Instructions for the task
The response should be the lines of the data, starting at the first and ending at the one that contains "RFID2 pin IRQ: D12 -> D9", copied without change.

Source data
****************

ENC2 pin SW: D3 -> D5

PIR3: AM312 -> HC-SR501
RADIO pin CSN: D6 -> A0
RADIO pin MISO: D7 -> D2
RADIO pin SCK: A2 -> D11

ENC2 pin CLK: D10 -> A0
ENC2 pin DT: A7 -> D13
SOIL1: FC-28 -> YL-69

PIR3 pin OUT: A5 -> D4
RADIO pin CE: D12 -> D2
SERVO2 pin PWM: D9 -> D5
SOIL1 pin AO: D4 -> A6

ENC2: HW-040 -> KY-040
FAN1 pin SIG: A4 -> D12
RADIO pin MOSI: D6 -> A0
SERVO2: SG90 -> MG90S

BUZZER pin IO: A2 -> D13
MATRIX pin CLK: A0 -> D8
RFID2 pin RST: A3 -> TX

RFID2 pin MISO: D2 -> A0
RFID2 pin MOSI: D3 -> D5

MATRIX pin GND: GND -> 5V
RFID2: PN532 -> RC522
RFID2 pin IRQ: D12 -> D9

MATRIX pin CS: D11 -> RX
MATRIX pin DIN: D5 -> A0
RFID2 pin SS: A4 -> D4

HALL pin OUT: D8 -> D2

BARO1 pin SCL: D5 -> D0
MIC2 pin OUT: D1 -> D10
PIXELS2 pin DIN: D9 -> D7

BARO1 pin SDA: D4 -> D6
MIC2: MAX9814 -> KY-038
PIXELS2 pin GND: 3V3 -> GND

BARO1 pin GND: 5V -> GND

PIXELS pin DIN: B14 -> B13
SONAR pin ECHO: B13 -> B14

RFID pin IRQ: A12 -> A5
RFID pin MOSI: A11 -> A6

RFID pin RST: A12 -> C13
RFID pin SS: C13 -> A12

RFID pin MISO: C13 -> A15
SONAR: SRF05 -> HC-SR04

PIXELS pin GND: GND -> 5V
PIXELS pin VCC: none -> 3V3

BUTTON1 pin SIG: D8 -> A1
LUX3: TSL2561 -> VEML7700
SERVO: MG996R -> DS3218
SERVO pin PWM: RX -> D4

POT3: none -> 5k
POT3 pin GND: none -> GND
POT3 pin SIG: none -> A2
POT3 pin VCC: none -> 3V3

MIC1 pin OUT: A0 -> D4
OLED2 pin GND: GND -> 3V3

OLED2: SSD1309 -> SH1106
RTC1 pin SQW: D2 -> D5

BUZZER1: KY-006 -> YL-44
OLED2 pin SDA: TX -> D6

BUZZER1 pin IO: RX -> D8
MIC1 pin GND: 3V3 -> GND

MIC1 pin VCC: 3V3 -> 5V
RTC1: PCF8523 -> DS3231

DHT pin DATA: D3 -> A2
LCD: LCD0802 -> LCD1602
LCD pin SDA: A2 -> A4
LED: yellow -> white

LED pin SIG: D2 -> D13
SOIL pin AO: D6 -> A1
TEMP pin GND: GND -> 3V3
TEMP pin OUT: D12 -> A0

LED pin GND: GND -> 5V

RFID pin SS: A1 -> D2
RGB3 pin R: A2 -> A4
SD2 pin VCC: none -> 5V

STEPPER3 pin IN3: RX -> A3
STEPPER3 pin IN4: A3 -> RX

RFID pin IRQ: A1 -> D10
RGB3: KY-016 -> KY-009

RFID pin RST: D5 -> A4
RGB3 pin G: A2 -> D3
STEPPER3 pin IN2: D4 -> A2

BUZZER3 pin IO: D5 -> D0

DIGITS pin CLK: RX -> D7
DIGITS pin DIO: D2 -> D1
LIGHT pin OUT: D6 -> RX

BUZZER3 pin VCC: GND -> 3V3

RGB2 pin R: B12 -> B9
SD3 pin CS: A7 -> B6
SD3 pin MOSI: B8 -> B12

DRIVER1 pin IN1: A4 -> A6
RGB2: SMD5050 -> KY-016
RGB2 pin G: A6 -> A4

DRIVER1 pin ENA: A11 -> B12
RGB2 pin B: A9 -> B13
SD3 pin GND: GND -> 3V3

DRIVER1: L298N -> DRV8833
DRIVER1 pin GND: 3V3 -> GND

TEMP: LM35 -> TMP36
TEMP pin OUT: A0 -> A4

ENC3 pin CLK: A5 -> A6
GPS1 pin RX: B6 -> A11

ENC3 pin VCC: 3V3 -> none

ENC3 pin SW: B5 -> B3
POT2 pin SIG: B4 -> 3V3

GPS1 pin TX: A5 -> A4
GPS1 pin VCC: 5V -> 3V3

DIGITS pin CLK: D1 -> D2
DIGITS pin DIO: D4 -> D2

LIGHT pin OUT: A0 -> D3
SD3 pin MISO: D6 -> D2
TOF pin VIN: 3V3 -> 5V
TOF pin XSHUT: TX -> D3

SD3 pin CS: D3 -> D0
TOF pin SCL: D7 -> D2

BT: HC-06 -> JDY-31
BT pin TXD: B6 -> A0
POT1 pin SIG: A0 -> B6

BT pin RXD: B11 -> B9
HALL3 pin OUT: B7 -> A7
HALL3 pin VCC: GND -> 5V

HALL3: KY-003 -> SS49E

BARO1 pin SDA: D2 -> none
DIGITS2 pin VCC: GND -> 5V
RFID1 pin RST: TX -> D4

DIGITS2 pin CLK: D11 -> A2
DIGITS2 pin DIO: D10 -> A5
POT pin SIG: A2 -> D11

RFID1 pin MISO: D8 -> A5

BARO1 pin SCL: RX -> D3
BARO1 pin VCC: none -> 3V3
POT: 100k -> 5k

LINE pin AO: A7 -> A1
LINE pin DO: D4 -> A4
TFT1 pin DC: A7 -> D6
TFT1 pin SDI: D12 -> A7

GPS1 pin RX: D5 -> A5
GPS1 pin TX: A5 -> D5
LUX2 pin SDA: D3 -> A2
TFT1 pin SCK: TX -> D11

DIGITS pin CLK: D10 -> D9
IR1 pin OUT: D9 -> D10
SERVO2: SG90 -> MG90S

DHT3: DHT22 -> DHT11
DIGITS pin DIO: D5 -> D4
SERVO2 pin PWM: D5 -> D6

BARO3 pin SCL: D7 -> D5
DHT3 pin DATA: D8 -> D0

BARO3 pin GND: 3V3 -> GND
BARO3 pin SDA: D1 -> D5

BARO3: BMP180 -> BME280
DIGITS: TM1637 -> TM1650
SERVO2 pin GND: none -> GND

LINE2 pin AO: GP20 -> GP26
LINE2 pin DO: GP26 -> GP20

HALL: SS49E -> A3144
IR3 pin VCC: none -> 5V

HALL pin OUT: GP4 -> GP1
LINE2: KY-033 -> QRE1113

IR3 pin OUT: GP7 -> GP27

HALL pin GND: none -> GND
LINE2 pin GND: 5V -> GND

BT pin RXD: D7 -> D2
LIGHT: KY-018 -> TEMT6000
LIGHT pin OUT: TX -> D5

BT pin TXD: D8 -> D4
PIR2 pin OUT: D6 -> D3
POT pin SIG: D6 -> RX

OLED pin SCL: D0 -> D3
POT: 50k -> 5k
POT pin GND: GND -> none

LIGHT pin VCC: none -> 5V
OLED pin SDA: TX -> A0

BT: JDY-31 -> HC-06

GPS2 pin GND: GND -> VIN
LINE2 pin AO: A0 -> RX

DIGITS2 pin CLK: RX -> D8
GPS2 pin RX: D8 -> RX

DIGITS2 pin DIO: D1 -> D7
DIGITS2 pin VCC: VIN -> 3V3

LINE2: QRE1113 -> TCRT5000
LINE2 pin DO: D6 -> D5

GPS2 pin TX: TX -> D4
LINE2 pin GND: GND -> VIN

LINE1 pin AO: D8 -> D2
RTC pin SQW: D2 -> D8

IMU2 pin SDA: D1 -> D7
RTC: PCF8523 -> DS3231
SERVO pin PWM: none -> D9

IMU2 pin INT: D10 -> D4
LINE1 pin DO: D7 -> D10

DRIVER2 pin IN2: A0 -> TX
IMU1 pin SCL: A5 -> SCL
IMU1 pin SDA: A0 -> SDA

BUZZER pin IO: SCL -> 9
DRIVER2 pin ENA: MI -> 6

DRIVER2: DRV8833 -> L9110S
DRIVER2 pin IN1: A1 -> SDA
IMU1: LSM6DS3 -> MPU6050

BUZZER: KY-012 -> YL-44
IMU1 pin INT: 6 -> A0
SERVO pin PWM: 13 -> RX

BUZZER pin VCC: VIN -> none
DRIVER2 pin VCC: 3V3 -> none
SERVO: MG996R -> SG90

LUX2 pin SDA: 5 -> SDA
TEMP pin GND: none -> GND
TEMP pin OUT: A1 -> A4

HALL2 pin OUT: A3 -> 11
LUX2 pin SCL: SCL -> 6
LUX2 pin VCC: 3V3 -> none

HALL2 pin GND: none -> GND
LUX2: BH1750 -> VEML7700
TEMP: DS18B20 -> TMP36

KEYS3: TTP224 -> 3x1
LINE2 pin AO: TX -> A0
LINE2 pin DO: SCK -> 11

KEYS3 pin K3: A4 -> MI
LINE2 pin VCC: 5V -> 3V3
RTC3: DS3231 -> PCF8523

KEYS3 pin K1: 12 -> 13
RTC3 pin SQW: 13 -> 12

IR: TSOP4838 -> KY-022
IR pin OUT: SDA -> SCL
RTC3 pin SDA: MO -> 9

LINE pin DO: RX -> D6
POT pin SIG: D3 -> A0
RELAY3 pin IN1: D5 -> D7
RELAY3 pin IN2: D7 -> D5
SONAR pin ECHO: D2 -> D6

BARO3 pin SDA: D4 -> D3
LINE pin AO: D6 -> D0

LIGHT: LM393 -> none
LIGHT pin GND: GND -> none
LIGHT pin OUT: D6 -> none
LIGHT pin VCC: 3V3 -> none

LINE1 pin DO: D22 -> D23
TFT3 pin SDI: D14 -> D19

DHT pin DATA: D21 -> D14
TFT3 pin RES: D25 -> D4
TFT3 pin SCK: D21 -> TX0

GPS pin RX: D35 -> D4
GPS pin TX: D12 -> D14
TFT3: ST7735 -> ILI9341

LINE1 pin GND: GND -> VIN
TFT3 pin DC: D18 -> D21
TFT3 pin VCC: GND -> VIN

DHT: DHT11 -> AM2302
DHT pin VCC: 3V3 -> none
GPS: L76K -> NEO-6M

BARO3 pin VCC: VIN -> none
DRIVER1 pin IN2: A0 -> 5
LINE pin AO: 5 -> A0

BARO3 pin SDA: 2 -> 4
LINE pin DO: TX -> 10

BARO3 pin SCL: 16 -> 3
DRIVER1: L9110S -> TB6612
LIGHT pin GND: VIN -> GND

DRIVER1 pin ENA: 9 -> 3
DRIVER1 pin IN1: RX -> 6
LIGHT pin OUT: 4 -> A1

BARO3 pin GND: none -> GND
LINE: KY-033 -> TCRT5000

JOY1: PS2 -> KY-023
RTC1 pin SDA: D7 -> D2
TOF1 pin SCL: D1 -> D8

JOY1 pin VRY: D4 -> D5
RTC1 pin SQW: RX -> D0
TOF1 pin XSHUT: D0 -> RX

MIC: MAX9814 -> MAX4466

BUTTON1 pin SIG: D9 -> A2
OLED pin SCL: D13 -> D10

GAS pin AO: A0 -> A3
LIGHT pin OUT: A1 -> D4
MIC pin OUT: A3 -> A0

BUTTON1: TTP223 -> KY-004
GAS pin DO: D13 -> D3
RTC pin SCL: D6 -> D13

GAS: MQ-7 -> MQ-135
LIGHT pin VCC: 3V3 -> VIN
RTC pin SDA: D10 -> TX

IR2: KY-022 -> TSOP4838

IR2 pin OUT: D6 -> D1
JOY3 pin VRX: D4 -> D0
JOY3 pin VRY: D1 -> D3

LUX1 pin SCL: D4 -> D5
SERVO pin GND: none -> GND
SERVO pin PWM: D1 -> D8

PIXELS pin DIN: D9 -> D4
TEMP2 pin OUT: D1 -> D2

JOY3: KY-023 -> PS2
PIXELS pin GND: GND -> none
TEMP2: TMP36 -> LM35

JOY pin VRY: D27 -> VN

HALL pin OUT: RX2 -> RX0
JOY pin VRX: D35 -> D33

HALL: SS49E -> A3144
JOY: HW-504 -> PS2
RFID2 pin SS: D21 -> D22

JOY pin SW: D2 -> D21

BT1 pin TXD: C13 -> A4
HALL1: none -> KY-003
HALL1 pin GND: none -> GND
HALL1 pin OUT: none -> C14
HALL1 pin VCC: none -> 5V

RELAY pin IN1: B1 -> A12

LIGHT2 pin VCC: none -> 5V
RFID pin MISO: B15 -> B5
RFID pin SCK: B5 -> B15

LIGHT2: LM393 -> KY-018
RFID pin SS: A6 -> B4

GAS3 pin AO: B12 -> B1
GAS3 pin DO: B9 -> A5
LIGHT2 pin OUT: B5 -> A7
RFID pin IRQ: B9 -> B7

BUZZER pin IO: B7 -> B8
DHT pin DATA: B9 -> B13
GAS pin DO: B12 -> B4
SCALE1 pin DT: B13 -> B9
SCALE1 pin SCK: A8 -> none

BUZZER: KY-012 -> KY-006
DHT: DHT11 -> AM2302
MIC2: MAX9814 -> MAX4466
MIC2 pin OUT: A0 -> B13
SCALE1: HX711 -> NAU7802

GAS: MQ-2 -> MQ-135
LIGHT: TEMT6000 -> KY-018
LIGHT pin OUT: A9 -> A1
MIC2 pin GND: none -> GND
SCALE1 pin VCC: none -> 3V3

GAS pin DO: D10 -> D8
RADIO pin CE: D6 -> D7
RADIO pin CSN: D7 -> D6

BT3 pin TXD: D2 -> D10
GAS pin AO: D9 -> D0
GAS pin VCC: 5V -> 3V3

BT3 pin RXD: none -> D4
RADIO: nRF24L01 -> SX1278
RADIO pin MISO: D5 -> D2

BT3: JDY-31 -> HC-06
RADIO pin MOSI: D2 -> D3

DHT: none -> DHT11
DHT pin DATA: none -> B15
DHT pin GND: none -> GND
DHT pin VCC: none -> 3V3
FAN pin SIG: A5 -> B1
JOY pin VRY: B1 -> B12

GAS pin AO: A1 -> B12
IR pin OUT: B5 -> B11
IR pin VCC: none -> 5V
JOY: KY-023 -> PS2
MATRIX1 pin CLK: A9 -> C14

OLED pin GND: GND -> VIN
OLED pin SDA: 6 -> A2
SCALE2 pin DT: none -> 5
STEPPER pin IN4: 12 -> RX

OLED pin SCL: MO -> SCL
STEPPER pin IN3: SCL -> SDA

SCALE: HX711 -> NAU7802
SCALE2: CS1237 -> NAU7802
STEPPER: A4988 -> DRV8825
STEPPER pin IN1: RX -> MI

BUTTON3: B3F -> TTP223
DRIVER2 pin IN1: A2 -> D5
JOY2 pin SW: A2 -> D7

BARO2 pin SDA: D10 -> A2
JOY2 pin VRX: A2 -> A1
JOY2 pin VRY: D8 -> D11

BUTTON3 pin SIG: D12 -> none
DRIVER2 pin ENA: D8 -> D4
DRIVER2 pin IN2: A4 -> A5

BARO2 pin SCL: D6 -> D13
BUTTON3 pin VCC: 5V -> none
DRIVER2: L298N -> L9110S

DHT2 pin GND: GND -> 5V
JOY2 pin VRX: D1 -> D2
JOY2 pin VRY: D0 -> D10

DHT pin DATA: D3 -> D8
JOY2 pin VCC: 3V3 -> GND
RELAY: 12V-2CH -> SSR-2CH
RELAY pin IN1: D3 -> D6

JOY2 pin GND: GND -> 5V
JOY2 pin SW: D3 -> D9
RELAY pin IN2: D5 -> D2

****************

Result
ENC2 pin SW: D3 -> D5

PIR3: AM312 -> HC-SR501
RADIO pin CSN: D6 -> A0
RADIO pin MISO: D7 -> D2
RADIO pin SCK: A2 -> D11

ENC2 pin CLK: D10 -> A0
ENC2 pin DT: A7 -> D13
SOIL1: FC-28 -> YL-69

PIR3 pin OUT: A5 -> D4
RADIO pin CE: D12 -> D2
SERVO2 pin PWM: D9 -> D5
SOIL1 pin AO: D4 -> A6

ENC2: HW-040 -> KY-040
FAN1 pin SIG: A4 -> D12
RADIO pin MOSI: D6 -> A0
SERVO2: SG90 -> MG90S

BUZZER pin IO: A2 -> D13
MATRIX pin CLK: A0 -> D8
RFID2 pin RST: A3 -> TX

RFID2 pin MISO: D2 -> A0
RFID2 pin MOSI: D3 -> D5

MATRIX pin GND: GND -> 5V
RFID2: PN532 -> RC522
RFID2 pin IRQ: D12 -> D9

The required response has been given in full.